### EXERCISE REQUIREMENTS
Report how many lines below include the string "cube". Please keep the reply to that number.

---------- DATA SECTION ----------

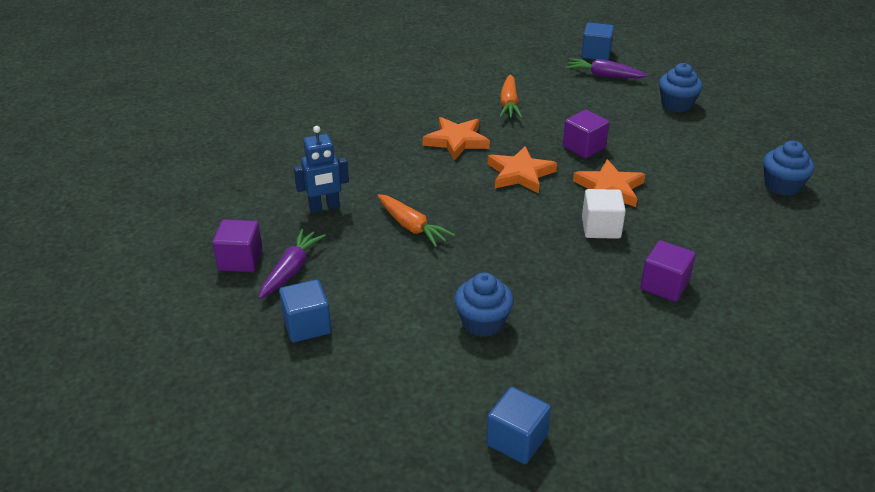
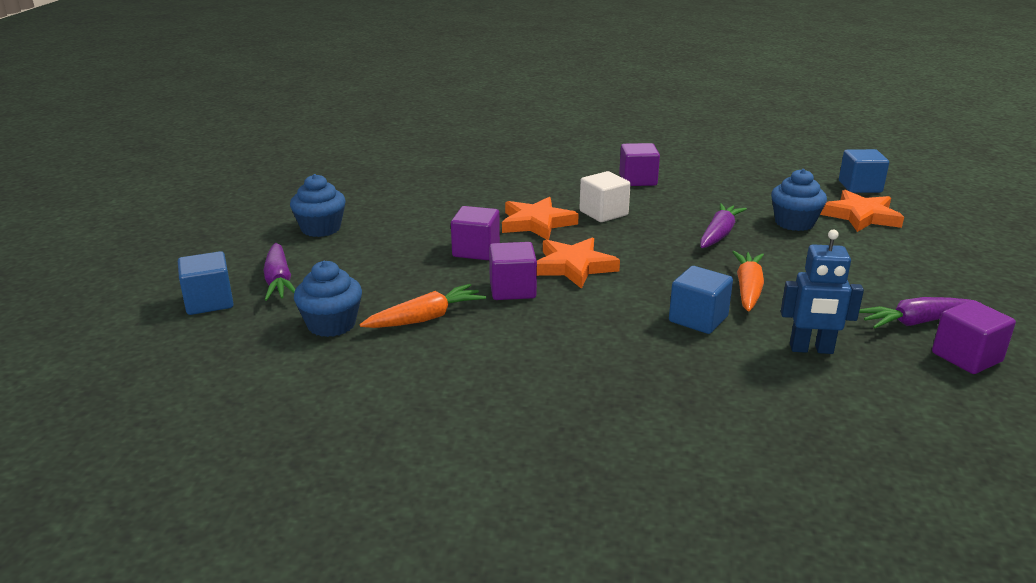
camera: 125 degrees left, 10 degrees down
(307, 325) = (944, 284): blue cube -> blue cube (698, 319)
(324, 208) = (811, 349): blue robot -> blue robot turned 150 degrees clockwise
(456, 141) = (561, 321): orange star -> orange star (861, 216)
(504, 265) = (719, 234): none -> purple carrot
(513, 140) = (512, 289): none -> purple cube
(782, 186) = (435, 168): blue cupcake -> blue cupcake (331, 324)

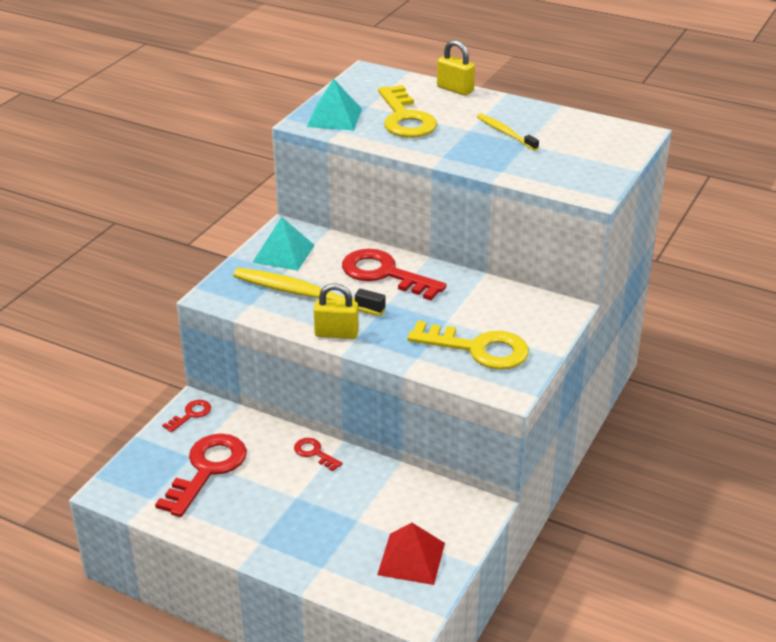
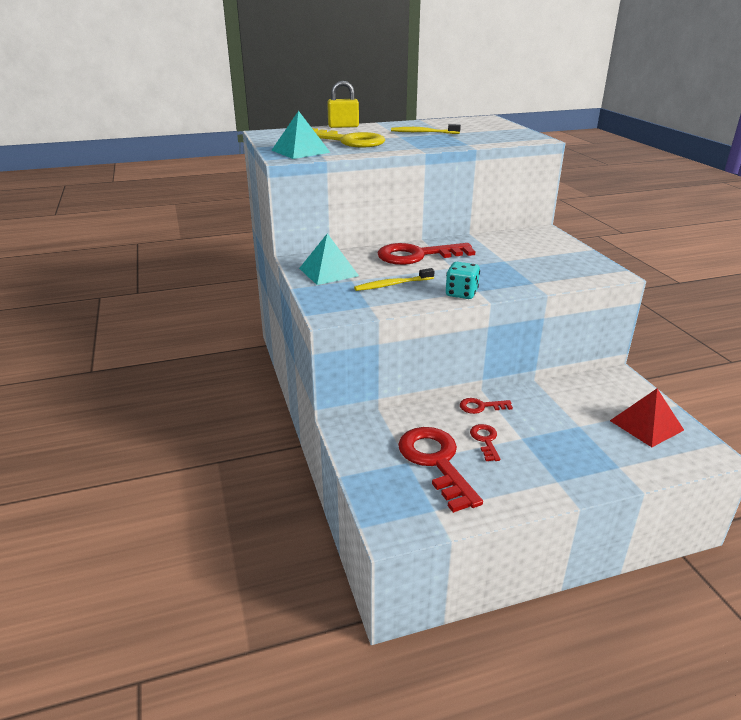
camera: 45 degrees left, 5 degrees down
(191, 415) = (356, 436): red key -> red key (485, 440)
(304, 294) = (392, 285): yellow toothbrush -> yellow toothbrush, size x0.55
(336, 333) = (461, 294): yellow padlock -> turquoise dice
(478, 349) = (551, 264): yellow key -> none

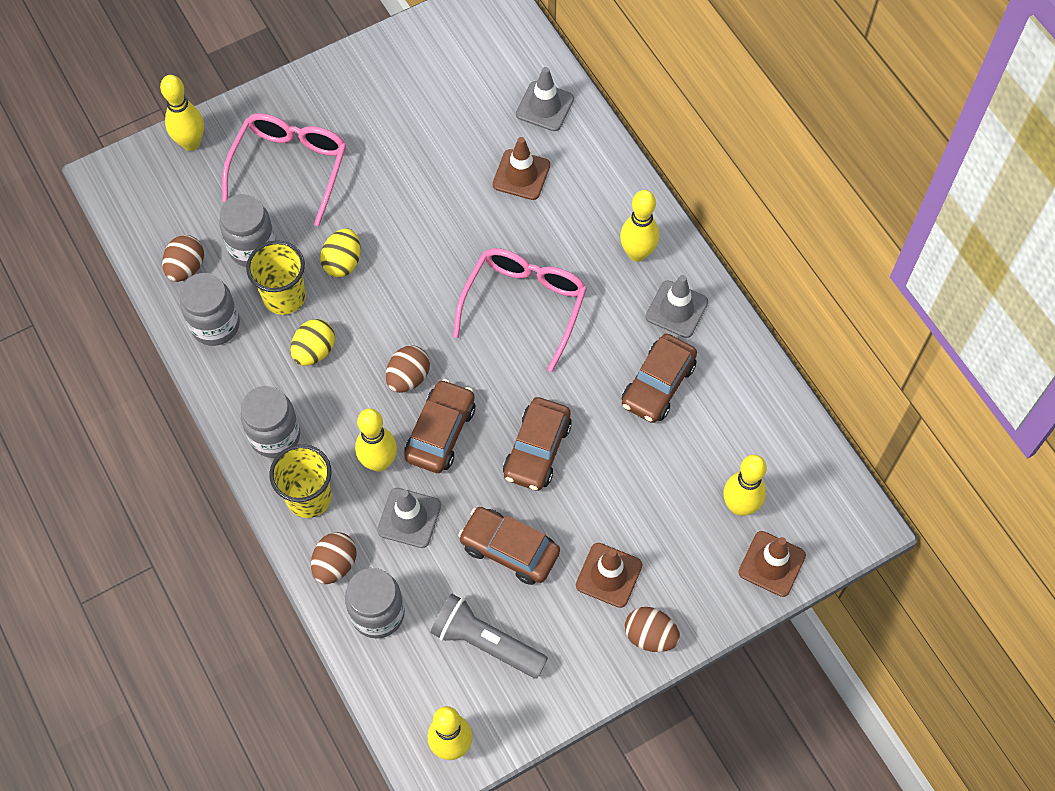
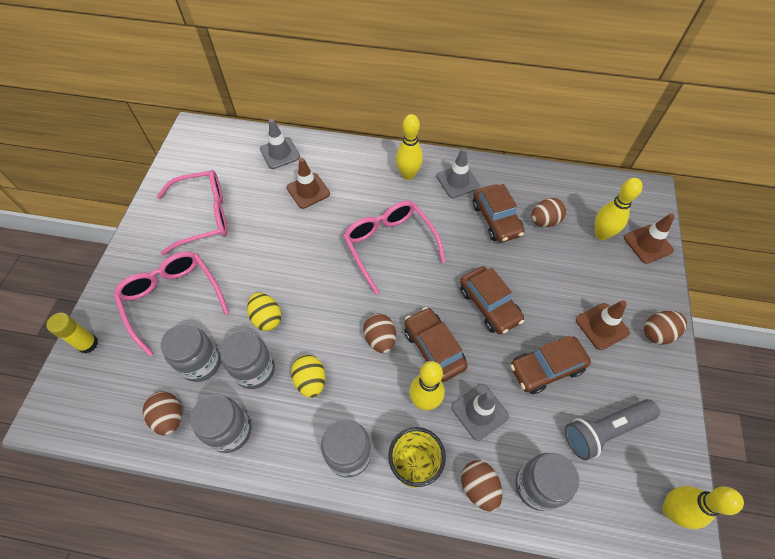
camera: 50 degrees left, 5 degrees down
(191, 143) = (88, 344): yellow bowling pin -> yellow glue stick
(284, 296) = (255, 370): yellow cup -> grey jar
(399, 109) = (203, 216): none -> pink glasses
(703, 435) = (544, 221): none -> brown egg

----------

### TASK RESULT
2